__TASK TO CARRY OUT__
Count the lines below with the string "board" in them. Only the number should be given.

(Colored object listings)

#####

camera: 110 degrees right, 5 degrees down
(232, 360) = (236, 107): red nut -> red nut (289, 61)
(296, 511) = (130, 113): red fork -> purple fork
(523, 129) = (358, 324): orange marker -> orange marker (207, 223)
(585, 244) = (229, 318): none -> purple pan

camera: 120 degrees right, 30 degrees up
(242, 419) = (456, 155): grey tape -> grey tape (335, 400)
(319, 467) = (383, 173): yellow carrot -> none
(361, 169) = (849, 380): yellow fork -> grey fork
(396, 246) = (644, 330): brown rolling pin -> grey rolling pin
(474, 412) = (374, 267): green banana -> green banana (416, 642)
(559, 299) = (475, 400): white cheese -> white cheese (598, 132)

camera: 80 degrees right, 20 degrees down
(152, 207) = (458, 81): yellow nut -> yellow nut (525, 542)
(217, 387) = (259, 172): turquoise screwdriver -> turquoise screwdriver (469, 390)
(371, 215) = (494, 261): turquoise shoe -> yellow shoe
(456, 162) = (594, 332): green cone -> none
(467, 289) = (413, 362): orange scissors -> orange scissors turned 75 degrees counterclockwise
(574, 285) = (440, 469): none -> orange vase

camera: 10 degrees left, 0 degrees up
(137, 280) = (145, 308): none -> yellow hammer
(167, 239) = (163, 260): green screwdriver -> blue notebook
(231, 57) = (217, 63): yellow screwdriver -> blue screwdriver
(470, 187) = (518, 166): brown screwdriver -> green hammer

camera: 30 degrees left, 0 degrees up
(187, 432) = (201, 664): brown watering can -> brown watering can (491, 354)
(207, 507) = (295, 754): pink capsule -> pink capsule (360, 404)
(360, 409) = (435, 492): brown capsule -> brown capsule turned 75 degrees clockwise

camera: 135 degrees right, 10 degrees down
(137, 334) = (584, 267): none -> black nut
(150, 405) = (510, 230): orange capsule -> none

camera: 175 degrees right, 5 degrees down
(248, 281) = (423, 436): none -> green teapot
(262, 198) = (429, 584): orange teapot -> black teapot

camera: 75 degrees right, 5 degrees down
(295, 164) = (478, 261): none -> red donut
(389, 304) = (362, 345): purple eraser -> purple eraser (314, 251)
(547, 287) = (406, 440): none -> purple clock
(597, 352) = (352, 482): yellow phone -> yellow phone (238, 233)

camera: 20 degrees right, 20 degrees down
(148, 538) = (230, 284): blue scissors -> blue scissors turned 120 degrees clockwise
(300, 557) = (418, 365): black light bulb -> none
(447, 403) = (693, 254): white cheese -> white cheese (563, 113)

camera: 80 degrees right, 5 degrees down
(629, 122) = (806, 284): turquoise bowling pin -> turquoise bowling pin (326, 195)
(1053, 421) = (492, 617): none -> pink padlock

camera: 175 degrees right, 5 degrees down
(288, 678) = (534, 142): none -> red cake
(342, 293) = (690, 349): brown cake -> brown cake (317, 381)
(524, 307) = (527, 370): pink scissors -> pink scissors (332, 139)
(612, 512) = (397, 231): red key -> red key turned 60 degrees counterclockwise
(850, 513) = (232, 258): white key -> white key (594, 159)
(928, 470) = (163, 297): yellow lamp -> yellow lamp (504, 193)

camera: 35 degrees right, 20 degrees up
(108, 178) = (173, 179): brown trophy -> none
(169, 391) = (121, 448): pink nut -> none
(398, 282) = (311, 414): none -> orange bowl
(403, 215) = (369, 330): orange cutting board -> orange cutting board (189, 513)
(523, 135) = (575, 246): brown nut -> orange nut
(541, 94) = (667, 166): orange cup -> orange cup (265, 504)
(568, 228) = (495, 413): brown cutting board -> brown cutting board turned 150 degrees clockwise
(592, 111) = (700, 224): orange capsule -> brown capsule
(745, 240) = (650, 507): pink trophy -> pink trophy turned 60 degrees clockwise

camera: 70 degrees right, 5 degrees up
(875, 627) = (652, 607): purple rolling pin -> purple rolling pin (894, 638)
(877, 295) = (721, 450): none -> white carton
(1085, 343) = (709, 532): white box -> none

#####

__SOLUTION FOR THIS EXERCISE__
2